§ WHAT IS REQUIRED: Everything in the records below except the pictures must be written out exactly.

§ INFORMATION SUPPLIED:
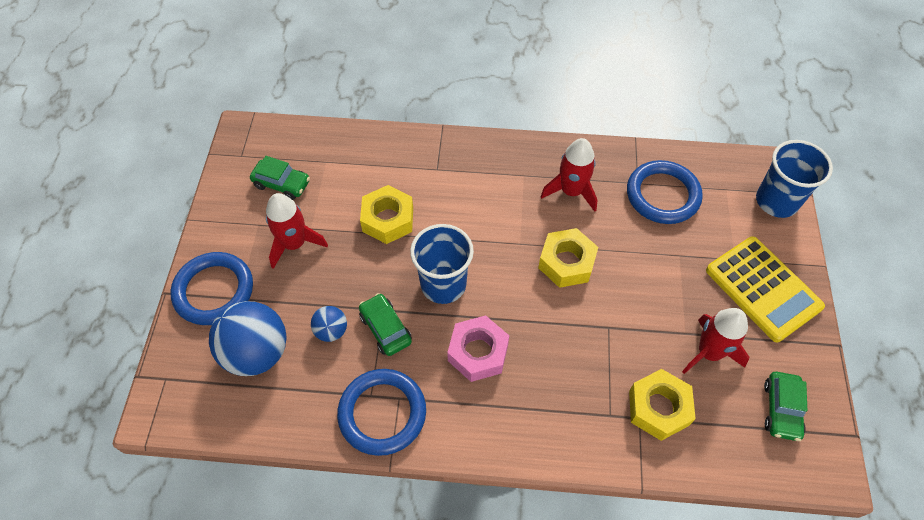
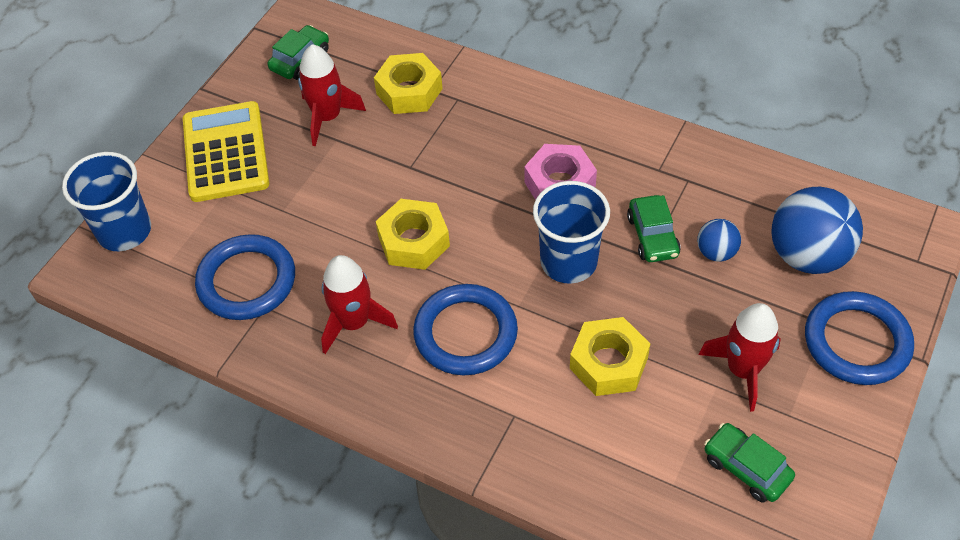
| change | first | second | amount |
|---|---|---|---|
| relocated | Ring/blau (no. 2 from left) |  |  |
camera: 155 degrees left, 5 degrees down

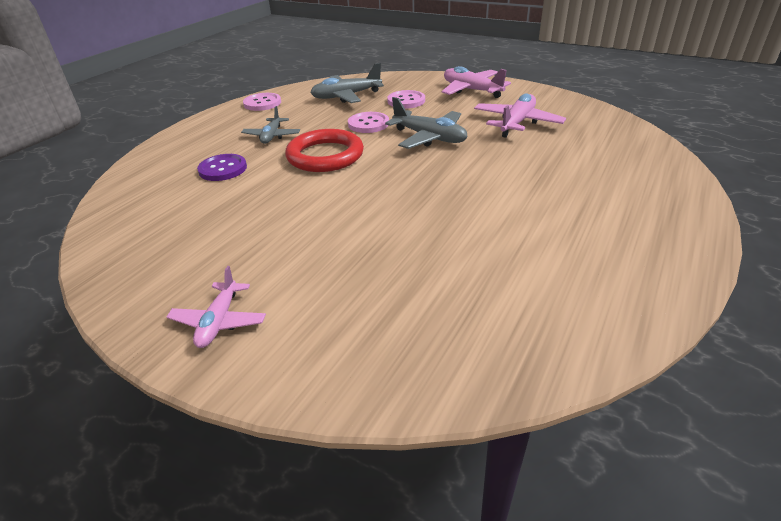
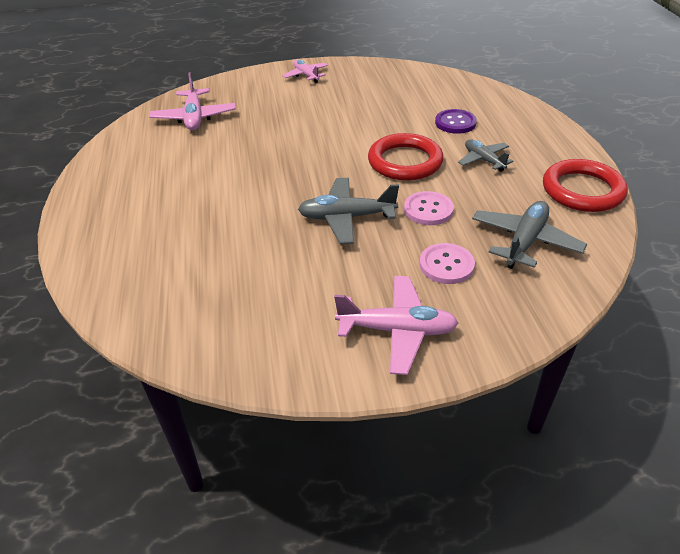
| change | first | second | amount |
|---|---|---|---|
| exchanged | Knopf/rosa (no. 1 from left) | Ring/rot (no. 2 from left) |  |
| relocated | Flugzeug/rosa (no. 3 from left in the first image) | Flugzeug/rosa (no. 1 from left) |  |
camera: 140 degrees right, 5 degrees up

§ EXERCISE OUTPUT:
| change | first | second | amount |
|---|---|---|---|
| relocated | Ring/blau (no. 2 from left) |  |  |
camera: 155 degrees left, 5 degrees down

| change | first | second | amount |
|---|---|---|---|
| exchanged | Knopf/rosa (no. 1 from left) | Ring/rot (no. 2 from left) |  |
| relocated | Flugzeug/rosa (no. 3 from left in the first image) | Flugzeug/rosa (no. 1 from left) |  |
camera: 140 degrees right, 5 degrees up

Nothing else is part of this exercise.